## Task brief
All of the data that follows is to be printed exactly, without pictures.

*** Opening Supplied information ***

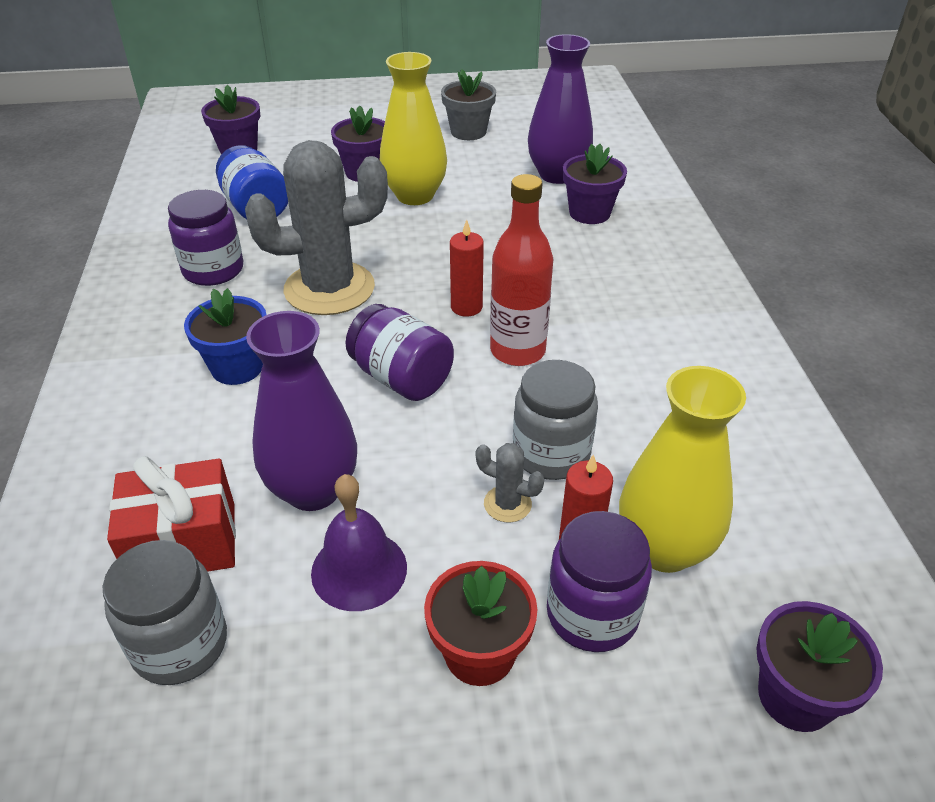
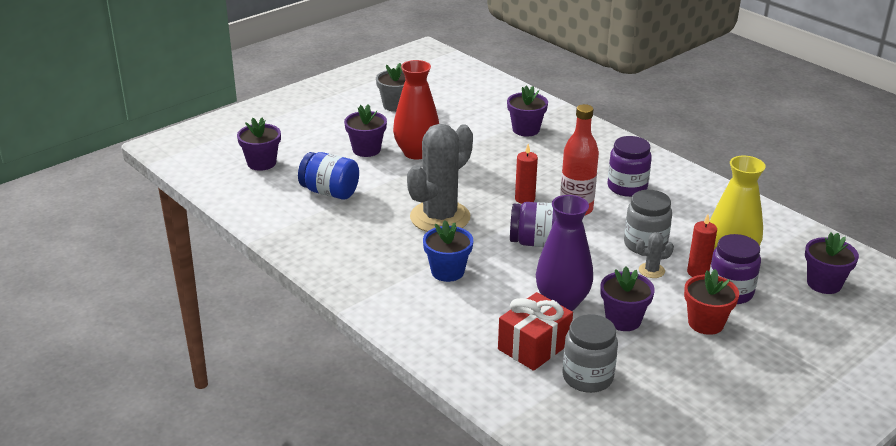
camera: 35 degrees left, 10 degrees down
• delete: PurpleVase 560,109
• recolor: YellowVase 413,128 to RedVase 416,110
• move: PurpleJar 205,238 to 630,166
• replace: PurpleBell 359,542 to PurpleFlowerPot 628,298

*** Closing Supplied information ***

## Response
camera: 35 degrees left, 10 degrees down
• delete: PurpleVase 560,109
• recolor: YellowVase 413,128 to RedVase 416,110
• move: PurpleJar 205,238 to 630,166
• replace: PurpleBell 359,542 to PurpleFlowerPot 628,298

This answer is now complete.